-- START EXCERPTED RECORDS --
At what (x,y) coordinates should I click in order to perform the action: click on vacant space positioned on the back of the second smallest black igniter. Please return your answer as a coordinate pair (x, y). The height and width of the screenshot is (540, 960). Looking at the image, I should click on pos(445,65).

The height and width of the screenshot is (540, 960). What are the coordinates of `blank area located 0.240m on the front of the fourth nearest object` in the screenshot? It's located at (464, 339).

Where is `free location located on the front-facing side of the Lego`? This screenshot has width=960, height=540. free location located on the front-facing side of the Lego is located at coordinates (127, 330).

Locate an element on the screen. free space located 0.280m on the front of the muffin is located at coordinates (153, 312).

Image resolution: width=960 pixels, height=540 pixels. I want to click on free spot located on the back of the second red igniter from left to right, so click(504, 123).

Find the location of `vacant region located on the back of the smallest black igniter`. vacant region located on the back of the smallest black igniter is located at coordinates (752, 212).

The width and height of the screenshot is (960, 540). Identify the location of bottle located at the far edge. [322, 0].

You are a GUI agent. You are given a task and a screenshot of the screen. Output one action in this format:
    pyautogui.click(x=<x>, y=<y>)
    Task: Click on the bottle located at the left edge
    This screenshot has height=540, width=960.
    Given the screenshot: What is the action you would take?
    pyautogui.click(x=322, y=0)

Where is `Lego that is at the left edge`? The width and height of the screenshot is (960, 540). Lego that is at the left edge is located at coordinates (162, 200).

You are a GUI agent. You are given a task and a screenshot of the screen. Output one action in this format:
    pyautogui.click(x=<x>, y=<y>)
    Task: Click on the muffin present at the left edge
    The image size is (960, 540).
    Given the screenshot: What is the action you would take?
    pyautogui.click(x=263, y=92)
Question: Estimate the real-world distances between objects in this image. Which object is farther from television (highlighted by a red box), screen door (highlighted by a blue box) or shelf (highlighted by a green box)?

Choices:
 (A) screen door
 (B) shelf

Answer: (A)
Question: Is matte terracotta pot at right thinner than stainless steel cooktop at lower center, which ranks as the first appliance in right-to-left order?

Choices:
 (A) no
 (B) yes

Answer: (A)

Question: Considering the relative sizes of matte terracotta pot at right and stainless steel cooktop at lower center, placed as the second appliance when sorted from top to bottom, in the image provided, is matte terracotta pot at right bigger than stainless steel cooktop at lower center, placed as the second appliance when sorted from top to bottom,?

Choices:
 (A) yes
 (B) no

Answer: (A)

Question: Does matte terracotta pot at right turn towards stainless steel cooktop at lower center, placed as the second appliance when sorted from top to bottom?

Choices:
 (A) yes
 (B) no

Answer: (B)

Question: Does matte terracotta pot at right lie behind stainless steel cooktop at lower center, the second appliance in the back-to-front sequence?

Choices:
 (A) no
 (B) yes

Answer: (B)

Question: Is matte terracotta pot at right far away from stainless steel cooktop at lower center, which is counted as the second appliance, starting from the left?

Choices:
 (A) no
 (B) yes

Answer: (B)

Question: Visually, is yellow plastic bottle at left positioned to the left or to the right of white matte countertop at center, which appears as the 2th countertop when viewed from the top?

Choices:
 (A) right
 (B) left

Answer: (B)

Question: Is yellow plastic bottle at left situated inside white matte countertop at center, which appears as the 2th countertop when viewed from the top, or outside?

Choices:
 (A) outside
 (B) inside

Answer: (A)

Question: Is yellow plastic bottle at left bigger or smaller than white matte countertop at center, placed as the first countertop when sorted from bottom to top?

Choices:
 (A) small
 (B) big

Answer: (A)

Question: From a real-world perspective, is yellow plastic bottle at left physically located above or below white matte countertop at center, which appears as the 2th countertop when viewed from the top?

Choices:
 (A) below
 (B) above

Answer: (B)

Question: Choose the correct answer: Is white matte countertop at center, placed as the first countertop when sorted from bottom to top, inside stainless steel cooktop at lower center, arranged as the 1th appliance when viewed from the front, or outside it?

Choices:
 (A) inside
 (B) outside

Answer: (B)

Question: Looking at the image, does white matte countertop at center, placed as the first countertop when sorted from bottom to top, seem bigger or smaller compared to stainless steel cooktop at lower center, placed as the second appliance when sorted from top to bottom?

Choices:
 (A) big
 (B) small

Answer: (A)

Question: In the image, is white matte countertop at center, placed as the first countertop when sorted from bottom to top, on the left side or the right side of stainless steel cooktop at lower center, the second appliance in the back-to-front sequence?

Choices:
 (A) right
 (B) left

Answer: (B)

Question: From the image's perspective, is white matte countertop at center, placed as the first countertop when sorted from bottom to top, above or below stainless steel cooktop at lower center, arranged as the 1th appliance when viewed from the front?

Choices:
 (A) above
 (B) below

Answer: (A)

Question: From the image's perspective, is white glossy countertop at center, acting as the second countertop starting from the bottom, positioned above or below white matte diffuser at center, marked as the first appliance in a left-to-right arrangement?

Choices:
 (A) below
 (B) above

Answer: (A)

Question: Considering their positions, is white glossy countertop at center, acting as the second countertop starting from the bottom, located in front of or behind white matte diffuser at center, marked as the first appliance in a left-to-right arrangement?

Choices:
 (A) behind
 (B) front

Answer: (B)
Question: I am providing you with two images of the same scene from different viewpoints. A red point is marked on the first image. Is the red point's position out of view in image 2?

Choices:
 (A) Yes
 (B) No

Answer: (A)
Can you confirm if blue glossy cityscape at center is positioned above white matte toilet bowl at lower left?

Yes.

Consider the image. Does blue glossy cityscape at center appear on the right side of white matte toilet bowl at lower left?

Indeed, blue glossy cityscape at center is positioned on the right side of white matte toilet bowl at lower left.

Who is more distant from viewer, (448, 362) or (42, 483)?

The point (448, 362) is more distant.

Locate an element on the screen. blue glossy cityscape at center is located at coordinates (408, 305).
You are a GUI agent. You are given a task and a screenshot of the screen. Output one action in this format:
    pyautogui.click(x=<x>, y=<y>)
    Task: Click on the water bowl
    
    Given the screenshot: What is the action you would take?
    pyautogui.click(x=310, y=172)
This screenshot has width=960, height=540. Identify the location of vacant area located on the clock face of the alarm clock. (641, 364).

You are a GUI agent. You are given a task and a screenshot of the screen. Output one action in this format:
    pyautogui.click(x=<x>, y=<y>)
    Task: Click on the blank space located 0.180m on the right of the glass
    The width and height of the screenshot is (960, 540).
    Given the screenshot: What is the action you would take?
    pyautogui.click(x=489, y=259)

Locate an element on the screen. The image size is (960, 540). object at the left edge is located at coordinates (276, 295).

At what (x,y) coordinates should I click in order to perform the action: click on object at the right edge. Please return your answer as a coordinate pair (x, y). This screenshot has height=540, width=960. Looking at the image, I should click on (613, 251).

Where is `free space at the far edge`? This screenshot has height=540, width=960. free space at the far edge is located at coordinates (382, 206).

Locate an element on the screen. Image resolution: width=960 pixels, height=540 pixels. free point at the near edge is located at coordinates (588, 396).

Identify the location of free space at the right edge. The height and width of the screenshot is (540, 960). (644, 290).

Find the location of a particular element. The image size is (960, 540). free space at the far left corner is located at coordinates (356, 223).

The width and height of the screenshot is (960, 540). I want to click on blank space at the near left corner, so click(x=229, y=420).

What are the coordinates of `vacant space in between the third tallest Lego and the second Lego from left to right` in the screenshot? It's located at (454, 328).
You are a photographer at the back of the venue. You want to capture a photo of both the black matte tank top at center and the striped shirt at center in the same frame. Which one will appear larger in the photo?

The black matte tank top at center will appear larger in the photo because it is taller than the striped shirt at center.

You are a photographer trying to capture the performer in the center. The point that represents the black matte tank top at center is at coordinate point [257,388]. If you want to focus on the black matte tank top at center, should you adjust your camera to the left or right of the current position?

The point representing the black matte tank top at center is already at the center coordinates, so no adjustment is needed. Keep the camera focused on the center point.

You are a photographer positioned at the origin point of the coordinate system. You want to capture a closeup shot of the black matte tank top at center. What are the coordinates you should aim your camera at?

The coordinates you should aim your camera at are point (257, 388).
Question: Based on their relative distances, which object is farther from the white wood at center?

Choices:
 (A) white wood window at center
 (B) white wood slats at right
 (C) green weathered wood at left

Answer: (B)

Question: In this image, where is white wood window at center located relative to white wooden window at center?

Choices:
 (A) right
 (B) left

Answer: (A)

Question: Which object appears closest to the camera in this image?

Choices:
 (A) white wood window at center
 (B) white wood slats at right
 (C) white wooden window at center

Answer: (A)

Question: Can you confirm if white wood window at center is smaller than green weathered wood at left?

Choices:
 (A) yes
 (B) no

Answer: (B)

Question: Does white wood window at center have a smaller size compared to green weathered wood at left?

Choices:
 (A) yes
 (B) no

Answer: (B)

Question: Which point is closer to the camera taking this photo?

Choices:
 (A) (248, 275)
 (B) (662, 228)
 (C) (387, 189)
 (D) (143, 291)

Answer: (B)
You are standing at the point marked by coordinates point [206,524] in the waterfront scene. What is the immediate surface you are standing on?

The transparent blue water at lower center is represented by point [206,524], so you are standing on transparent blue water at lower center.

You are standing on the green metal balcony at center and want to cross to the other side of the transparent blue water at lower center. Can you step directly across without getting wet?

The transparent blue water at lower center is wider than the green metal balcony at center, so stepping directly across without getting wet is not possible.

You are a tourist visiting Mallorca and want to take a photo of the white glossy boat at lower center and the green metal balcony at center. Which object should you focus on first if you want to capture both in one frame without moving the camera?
-- END EXCERPTED RECORDS --
▸ DESCRIPTION OF THE TASK
Update the rows from the line with "Question: Does white" up to and including the line with "(D) (143, 291)", changing "Choices" to "Options" and leaving everything else as it is.

▸ ANSWER TO THIS TASK
Question: Does white wood window at center have a smaller size compared to green weathered wood at left?

Options:
 (A) yes
 (B) no

Answer: (B)

Question: Which point is closer to the camera taking this photo?

Options:
 (A) (248, 275)
 (B) (662, 228)
 (C) (387, 189)
 (D) (143, 291)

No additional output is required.